PROBLEM DESCRIPTION:
The whole listing is to be written out again exactly; the pictures are not.

RECORDS SHOWN:
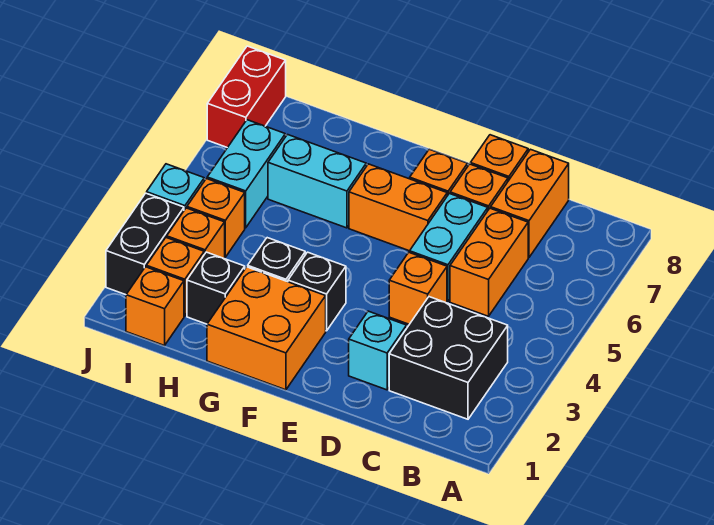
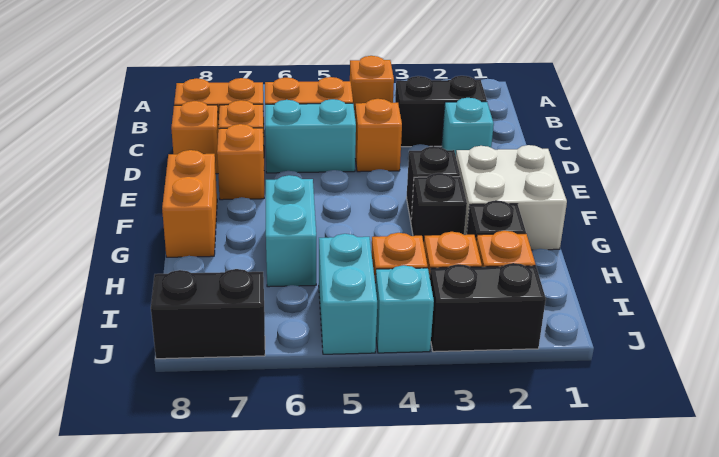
black brick B2:C3 level 1 -> black brick C2:C3 level 1
orange brick E6:F6 level 1 -> orange brick F8:G8 level 1
orange brick F1:G2 level 1 -> white brick F1:G2 level 1
orange brick I1 level 1 -> orange brick B4 level 1
cyan brick I5:I6 level 1 -> cyan brick I5:J5 level 1
red brick J7:J8 level 1 -> black brick J7:J8 level 1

YOUR RESPONSE:
black brick B2:C3 level 1 -> black brick C2:C3 level 1
orange brick E6:F6 level 1 -> orange brick F8:G8 level 1
orange brick F1:G2 level 1 -> white brick F1:G2 level 1
orange brick I1 level 1 -> orange brick B4 level 1
cyan brick I5:I6 level 1 -> cyan brick I5:J5 level 1
red brick J7:J8 level 1 -> black brick J7:J8 level 1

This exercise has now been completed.